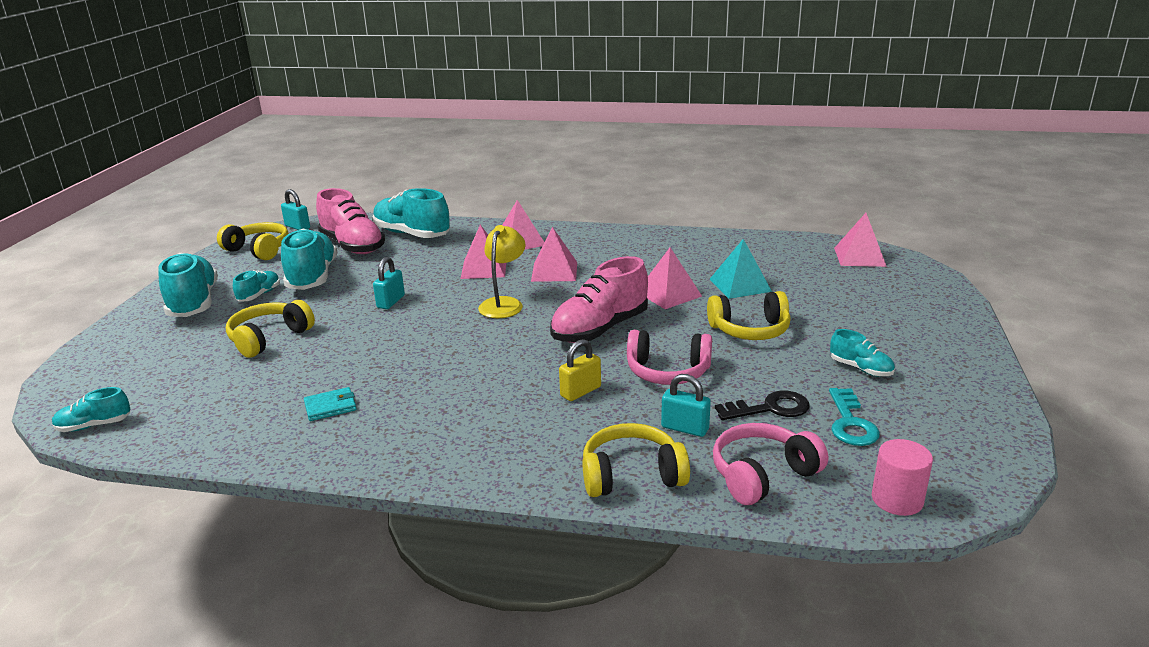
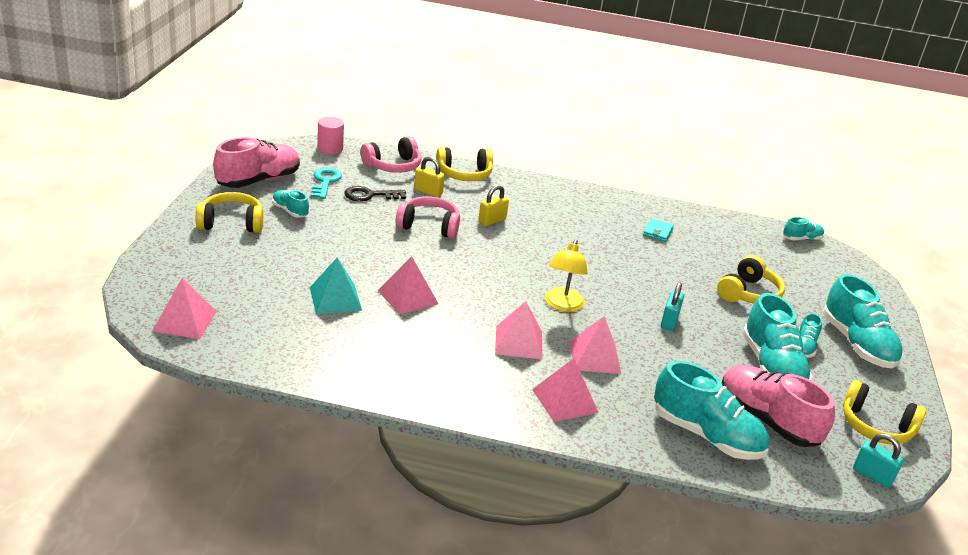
camera: 175 degrees right, 5 degrees up
(330, 406) = (657, 232): turquoise wallet -> turquoise wallet turned 45 degrees counterclockwise
(600, 329) = (475, 267): pink shoe -> pink shoe (258, 180)
(685, 428) = (428, 192): turquoise padlock -> yellow padlock
(750, 330) = (352, 251): yellow headphones -> yellow headphones (231, 223)

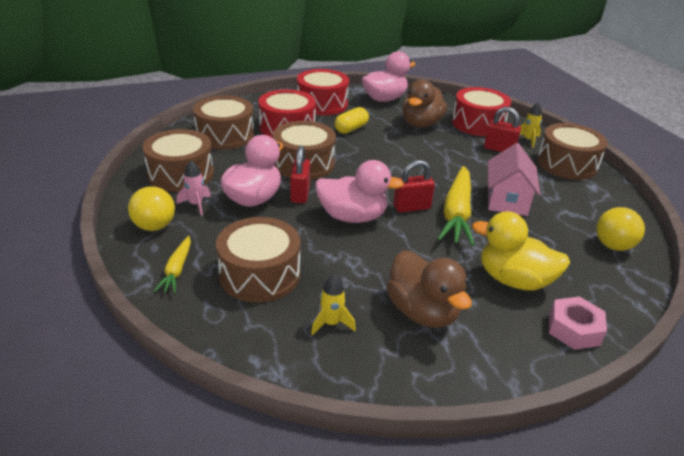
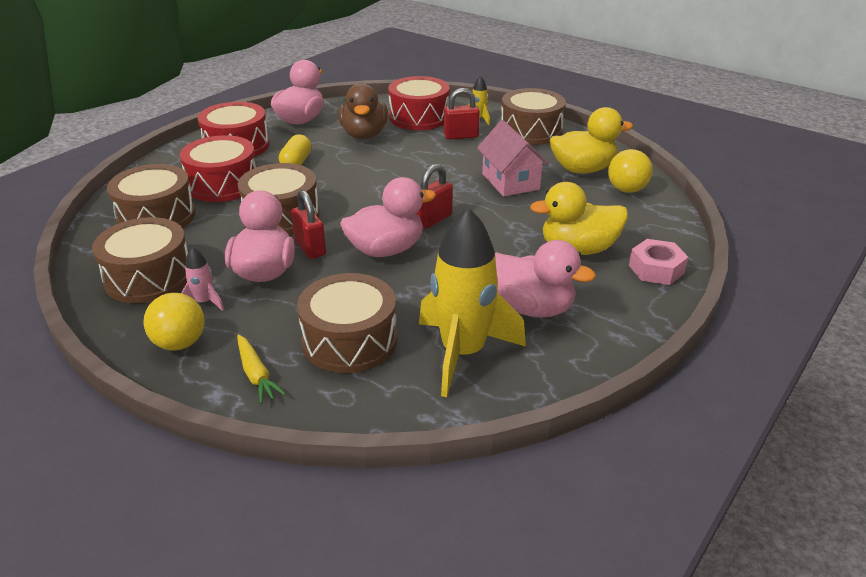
camera: 30 degrees left, 0 degrees up
(331, 323) = (463, 353): yellow rocket -> yellow rocket, size x2.34
(422, 312) = (531, 308): brown duck -> pink duck
(456, 213) = (479, 210): yellow carrot -> none
(585, 213) = (583, 169): none -> yellow duck

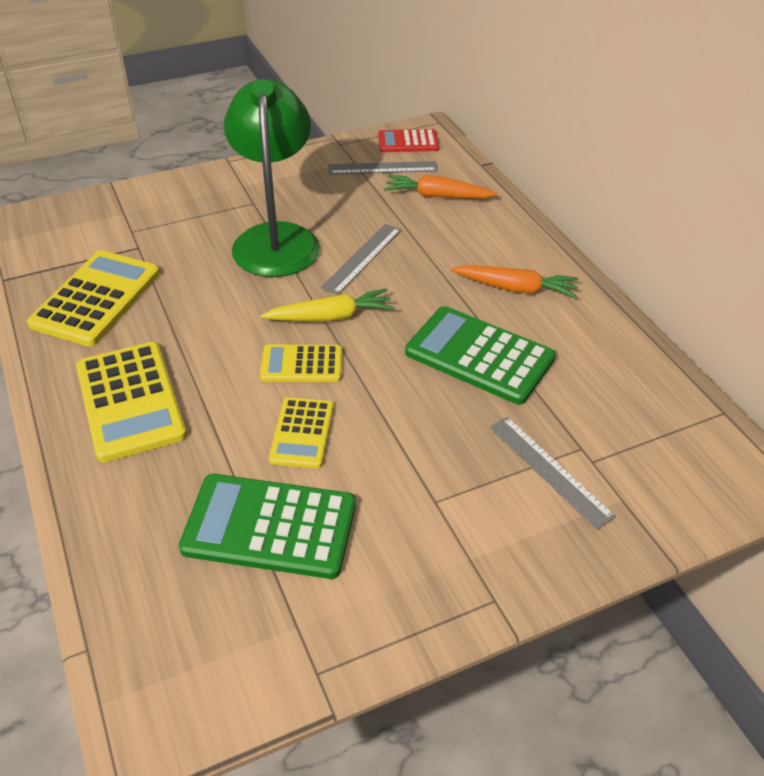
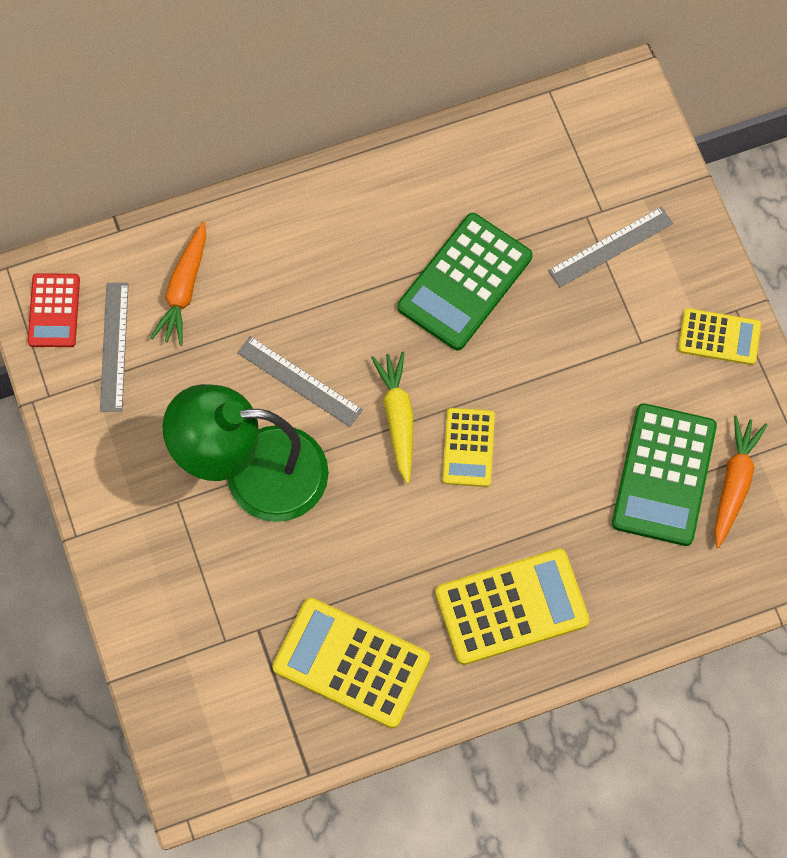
camera: 85 degrees left, 25 degrees up
(302, 433) = (560, 448): yellow calculator -> yellow calculator (719, 337)
(515, 288) = (364, 232): orange carrot -> orange carrot (734, 483)

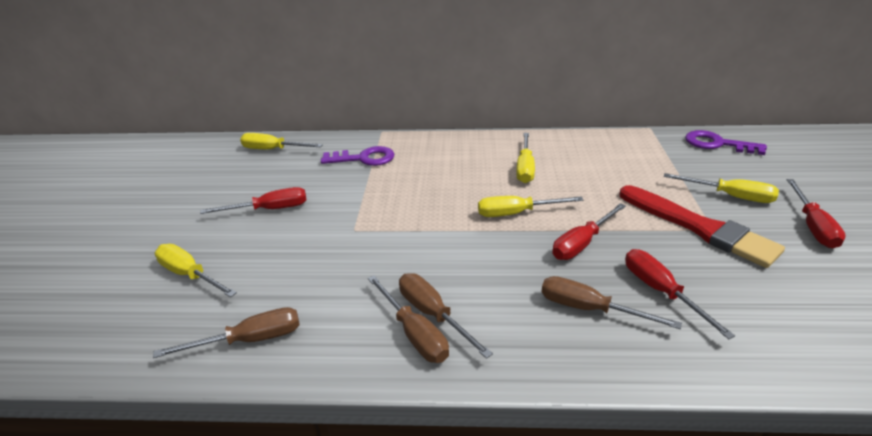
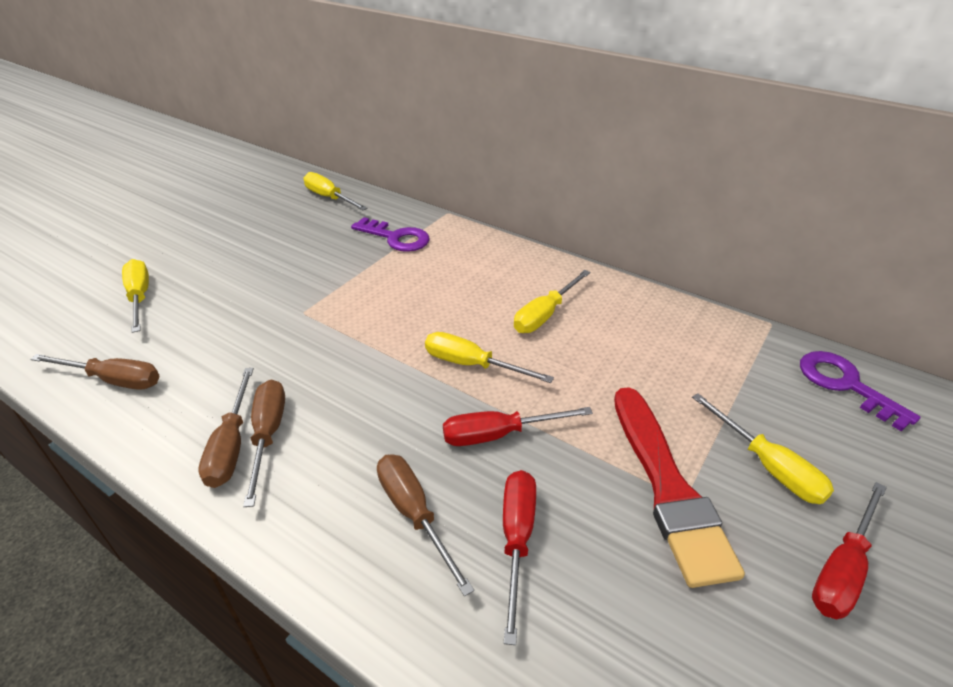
camera: 30 degrees right, 5 degrees up
(270, 209) = (260, 260): red screwdriver -> none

########################################

(PROBLEM STATEMENT) Where in the records does the word "duck" appear? Copy each line that holds it.

(EXERCISE OUTPUT)
(422, 312) = (531, 308): brown duck -> pink duck
(585, 213) = (583, 169): none -> yellow duck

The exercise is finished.